■ Problem requirements
In the records that follow, count the lines where the string "pink" appears, and give the count with nothing added.

■ Entries provided
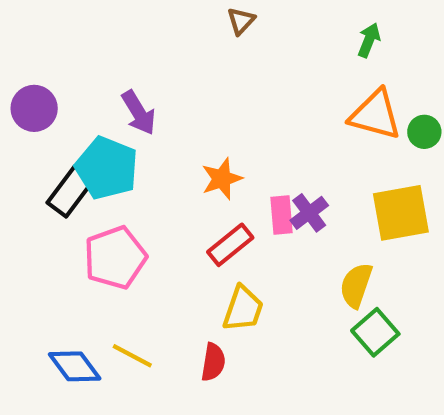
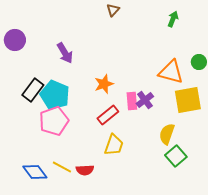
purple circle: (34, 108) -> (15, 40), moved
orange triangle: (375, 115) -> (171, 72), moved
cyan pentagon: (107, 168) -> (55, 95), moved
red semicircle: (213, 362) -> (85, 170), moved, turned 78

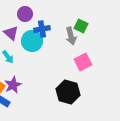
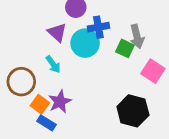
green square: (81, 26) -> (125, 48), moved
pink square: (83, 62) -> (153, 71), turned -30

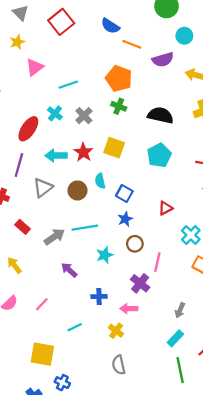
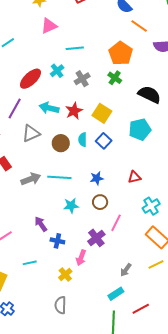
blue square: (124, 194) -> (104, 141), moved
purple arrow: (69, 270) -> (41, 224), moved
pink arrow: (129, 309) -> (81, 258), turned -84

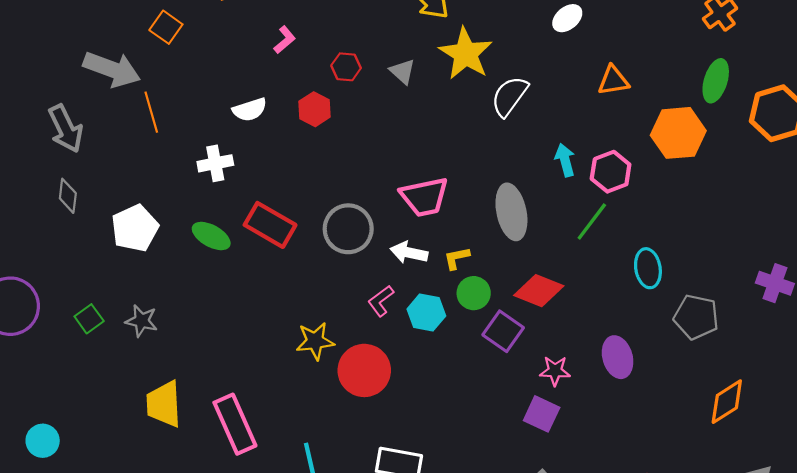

■ Response to the exercise
2